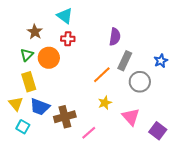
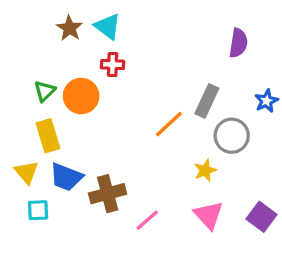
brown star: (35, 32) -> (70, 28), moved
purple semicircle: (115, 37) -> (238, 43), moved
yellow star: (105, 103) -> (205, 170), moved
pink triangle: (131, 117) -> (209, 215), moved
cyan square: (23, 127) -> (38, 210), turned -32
::::
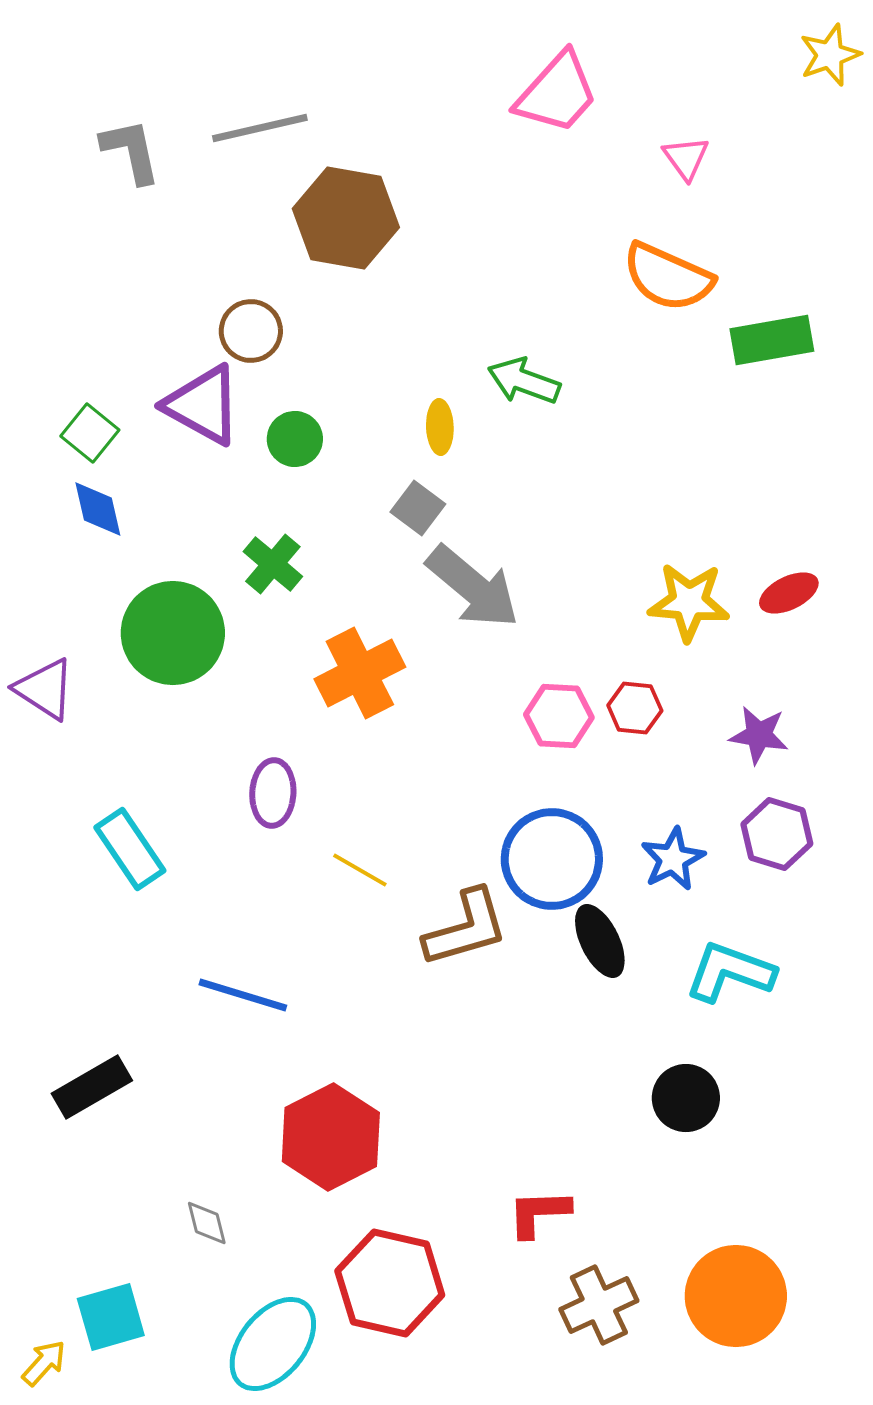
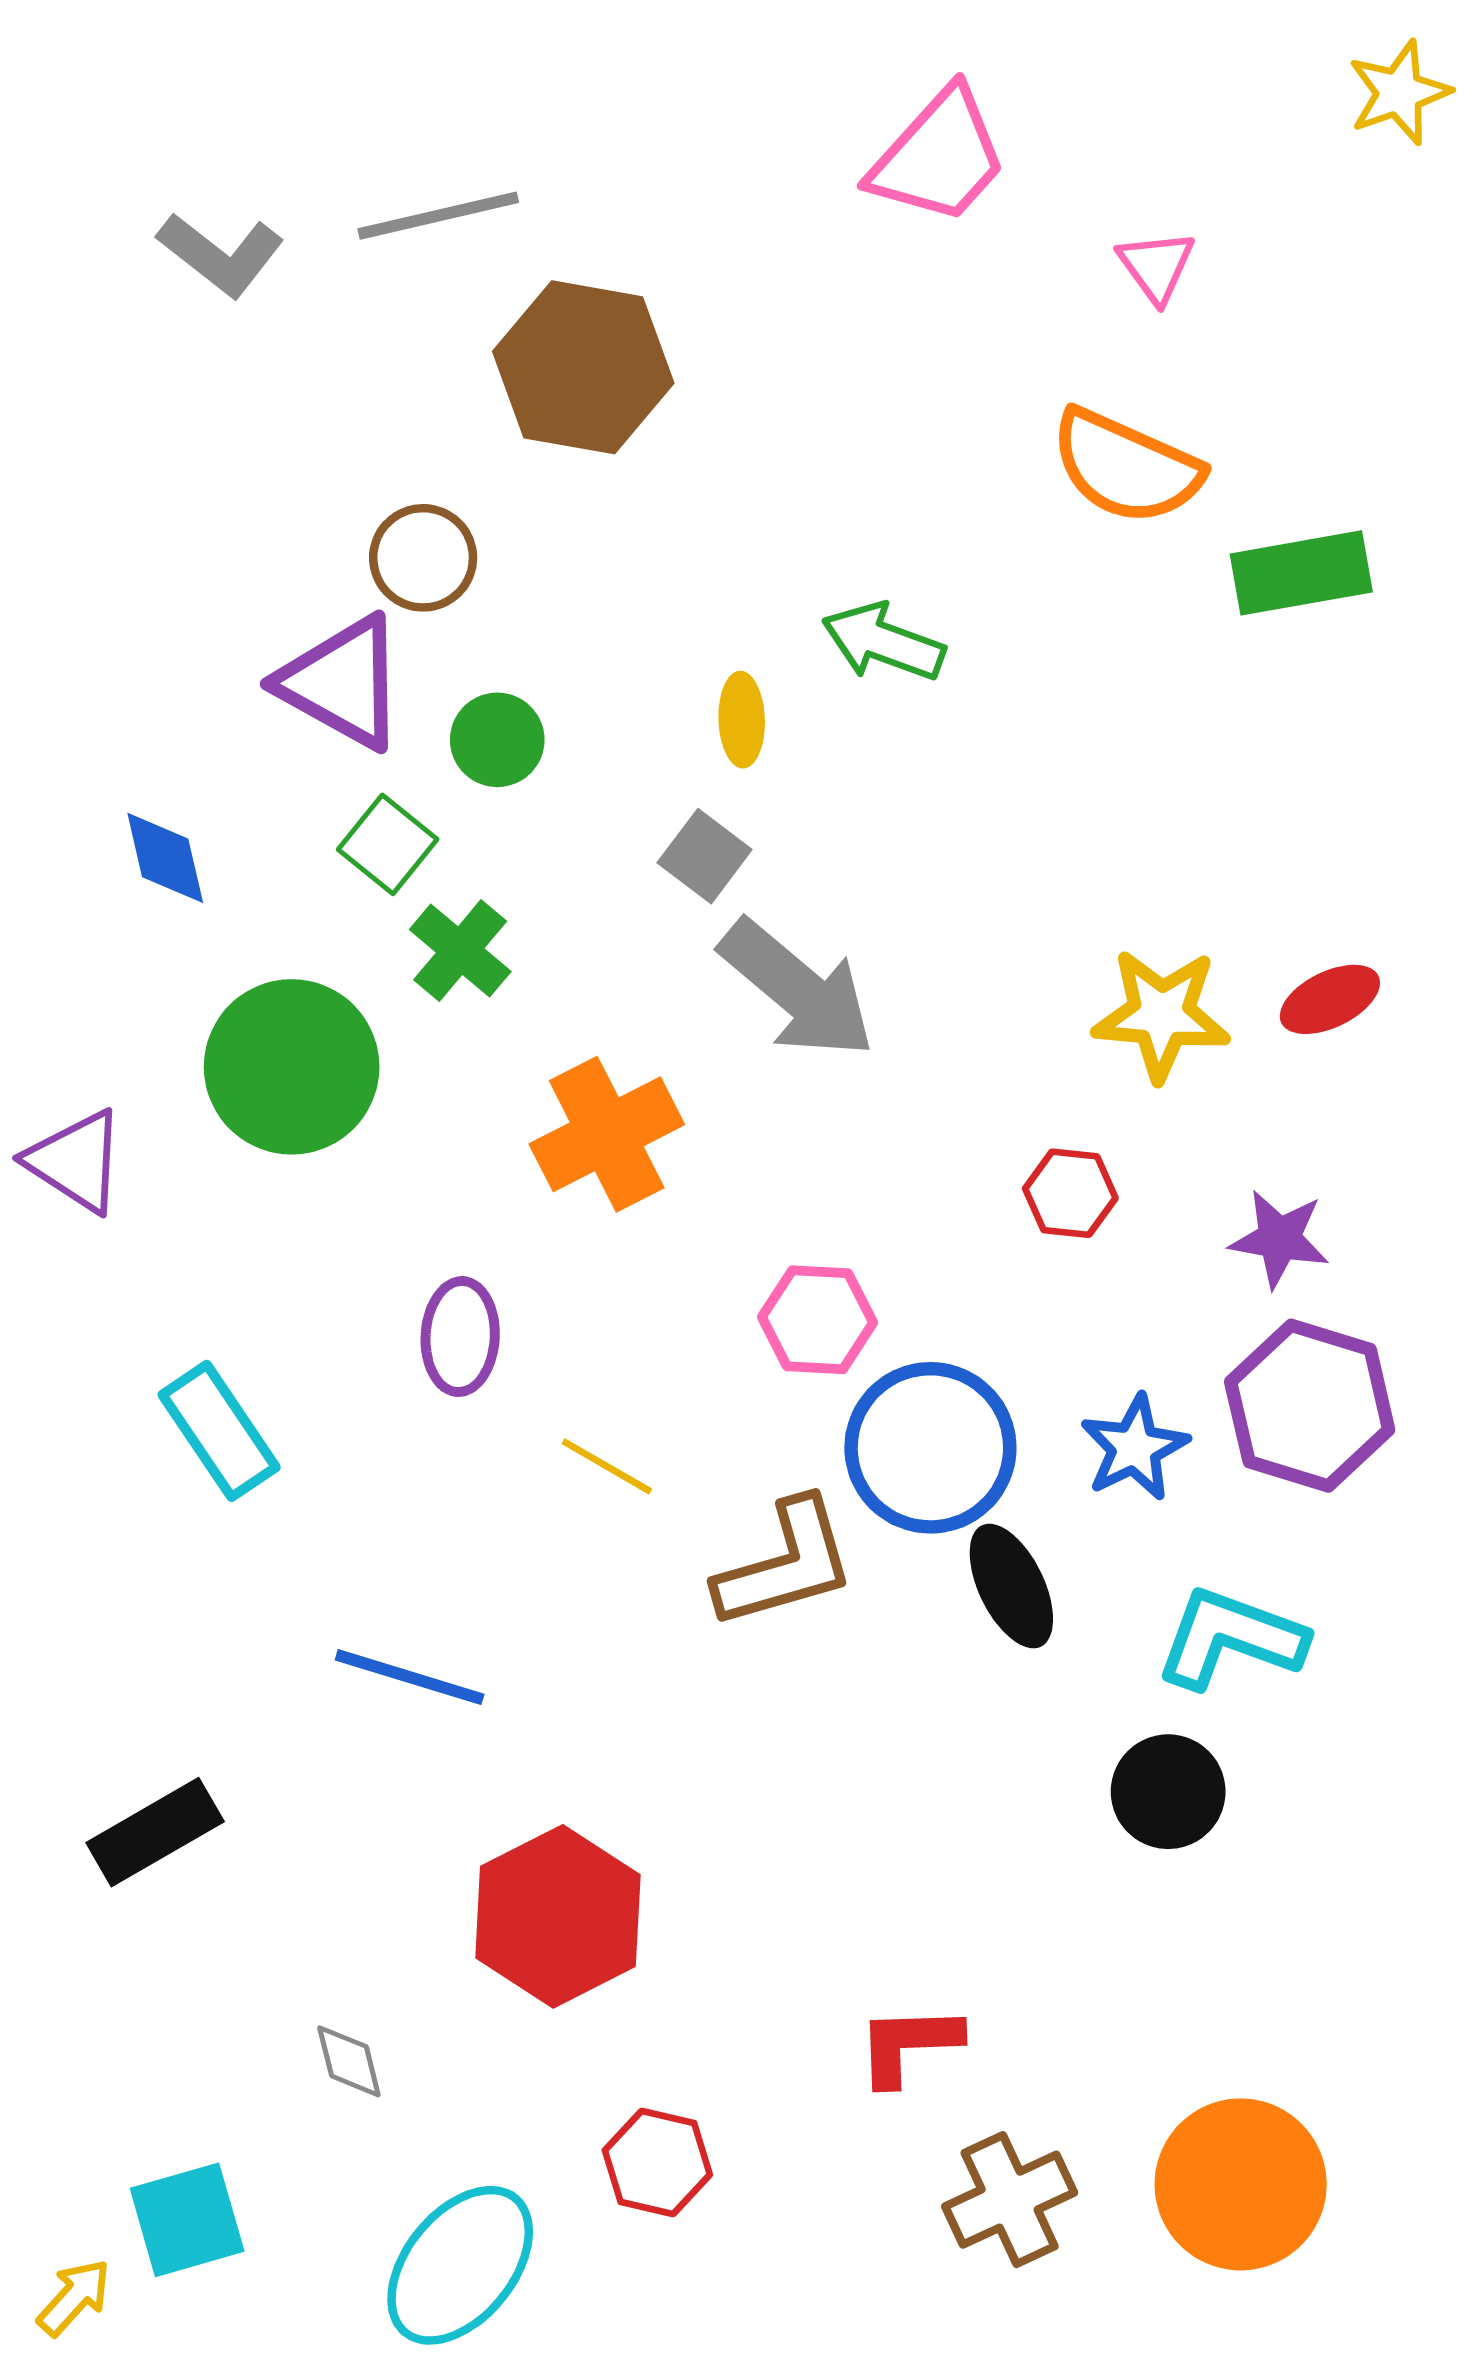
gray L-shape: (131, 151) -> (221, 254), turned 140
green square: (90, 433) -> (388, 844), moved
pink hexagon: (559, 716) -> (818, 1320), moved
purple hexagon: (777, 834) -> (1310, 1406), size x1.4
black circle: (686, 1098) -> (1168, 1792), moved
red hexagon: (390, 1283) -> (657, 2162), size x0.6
::::
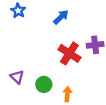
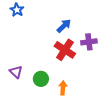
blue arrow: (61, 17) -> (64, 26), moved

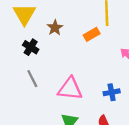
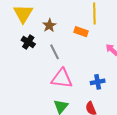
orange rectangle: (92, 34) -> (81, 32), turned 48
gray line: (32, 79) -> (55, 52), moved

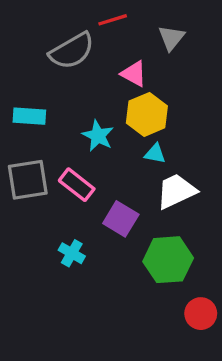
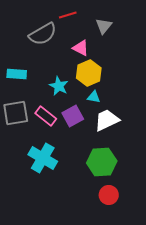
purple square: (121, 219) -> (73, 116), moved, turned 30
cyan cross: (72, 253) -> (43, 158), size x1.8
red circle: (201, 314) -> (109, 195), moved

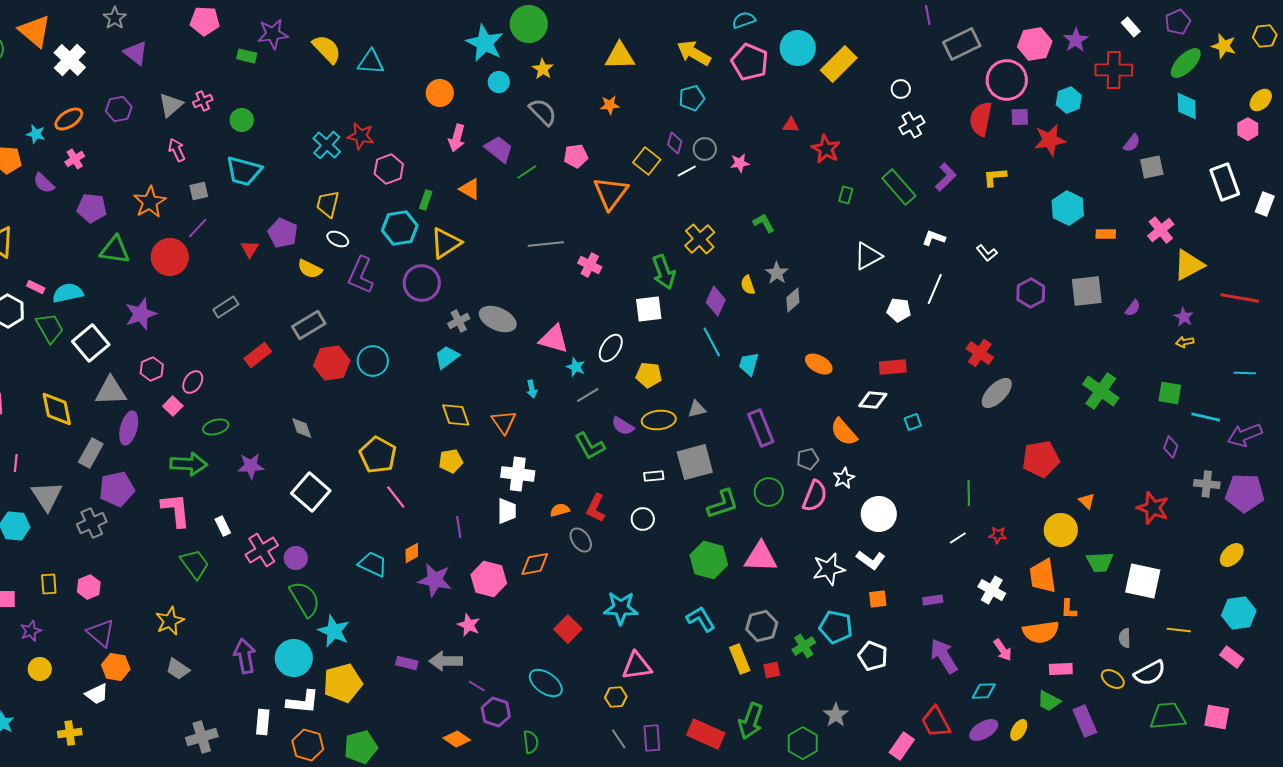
::::
TASK ITEM:
Would you retype the lines above from the one with "brown star: (35, 32) -> (70, 28), moved" down to the one with "cyan square: (23, 127)", word for word, both ends included and no other lines?

YOUR RESPONSE:
brown star: (35, 32) -> (70, 28), moved
purple semicircle: (115, 37) -> (238, 43), moved
yellow star: (105, 103) -> (205, 170), moved
pink triangle: (131, 117) -> (209, 215), moved
cyan square: (23, 127) -> (38, 210), turned -32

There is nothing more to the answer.